### Exercise
In the material below, find the line with "D101: LED (A N006, K GND) -> none" and the line with "TP102: none -> test point (N026)", then output those two lines and every line between them, exactly.

### Task material
"""

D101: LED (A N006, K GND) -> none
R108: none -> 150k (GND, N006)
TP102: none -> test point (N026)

"""
"""

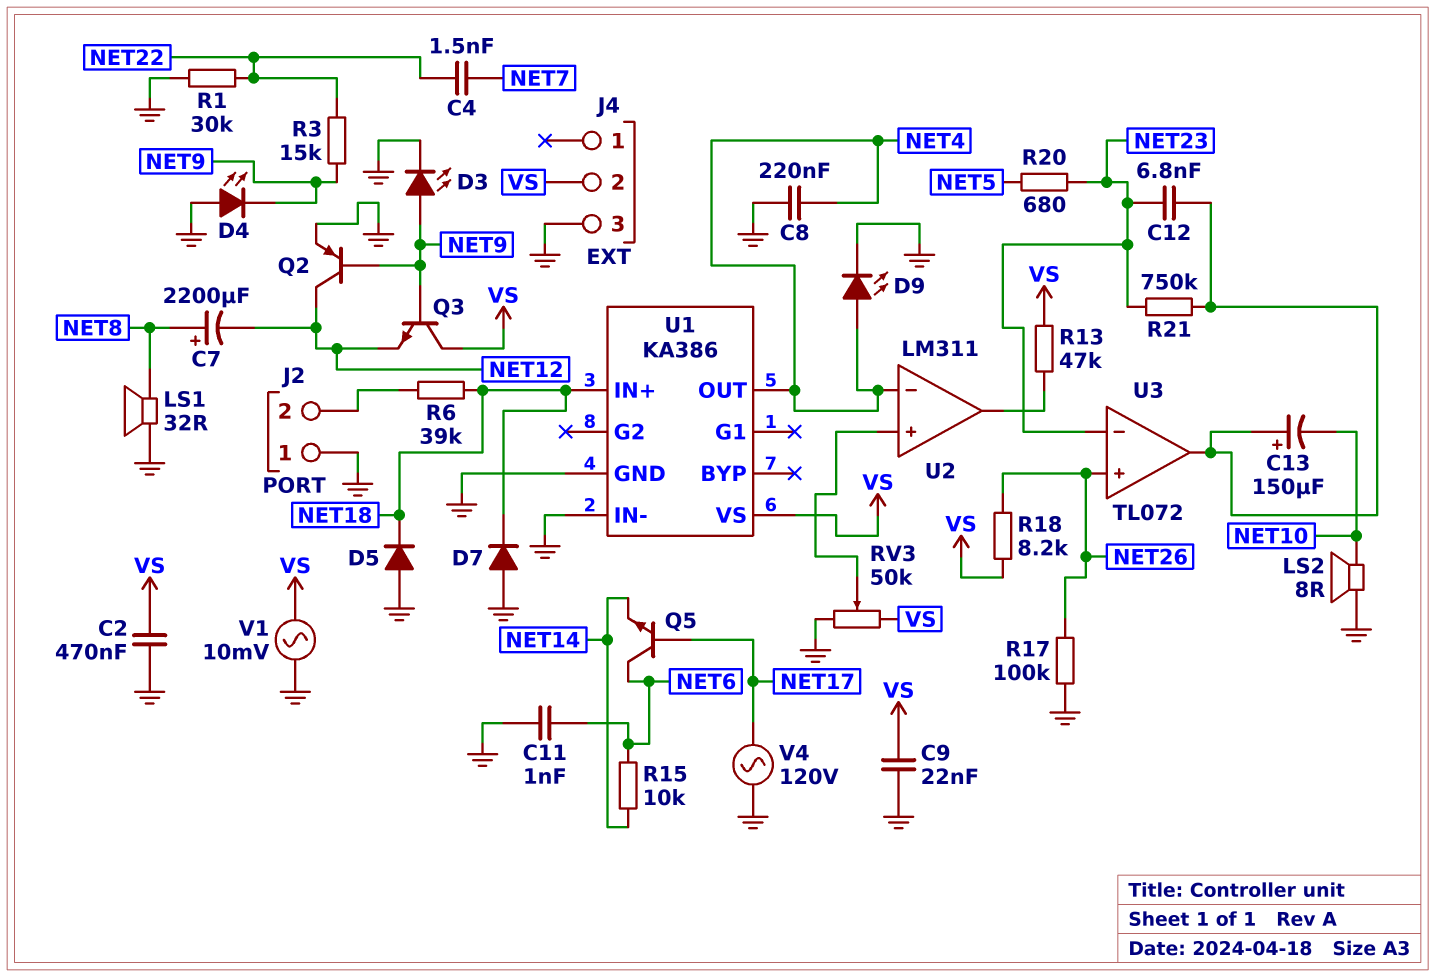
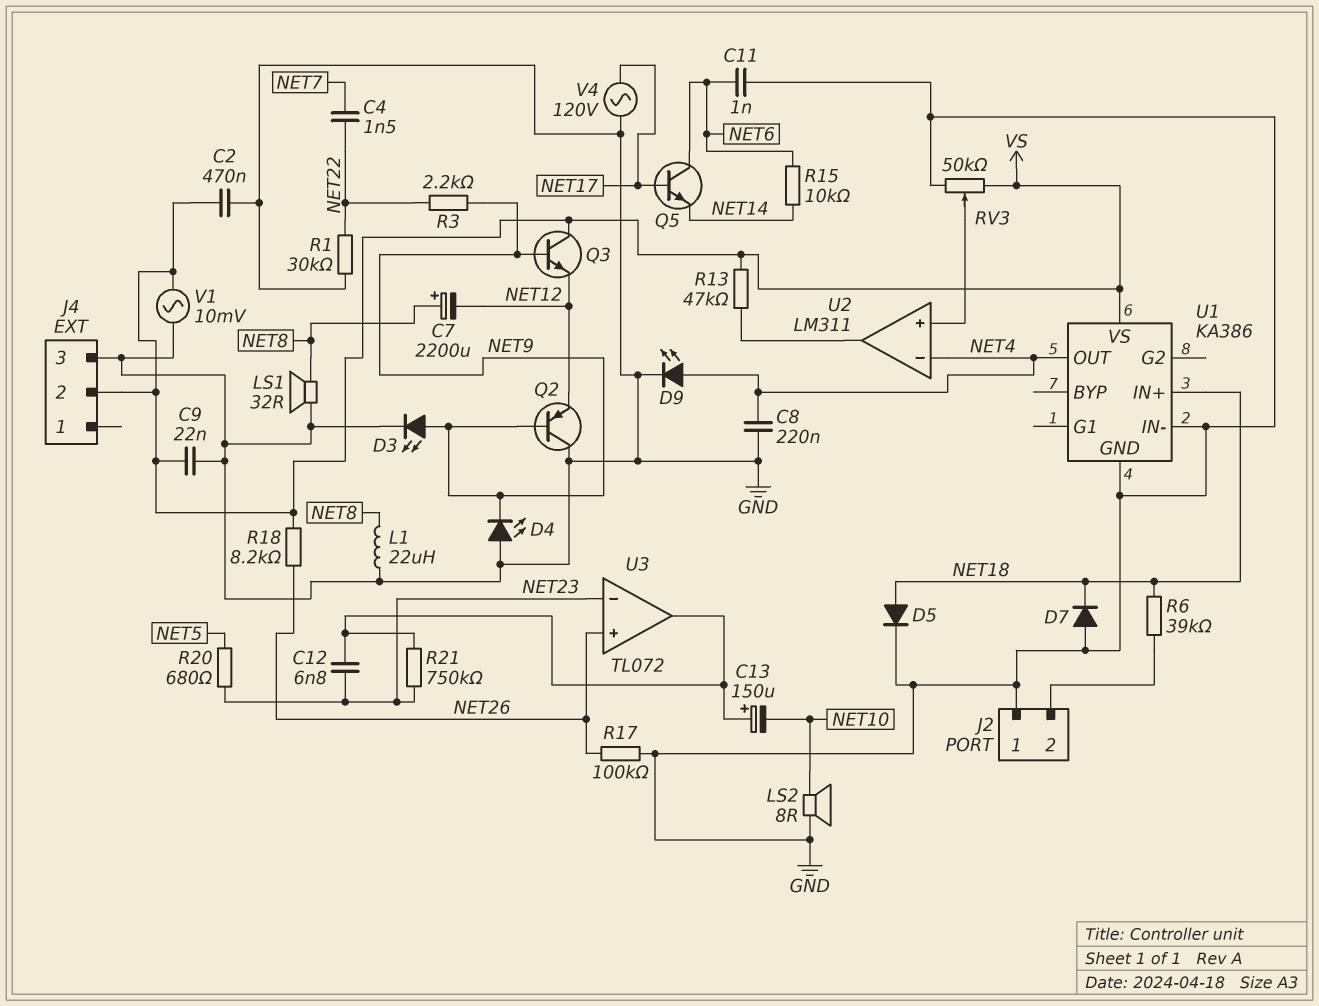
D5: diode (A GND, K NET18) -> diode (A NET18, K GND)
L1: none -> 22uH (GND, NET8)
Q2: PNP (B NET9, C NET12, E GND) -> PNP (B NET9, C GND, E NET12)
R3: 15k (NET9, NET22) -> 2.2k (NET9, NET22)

"""

### Completed exercise
D101: LED (A N006, K GND) -> none
R108: none -> 150k (GND, N006)
TP102: none -> test point (N026)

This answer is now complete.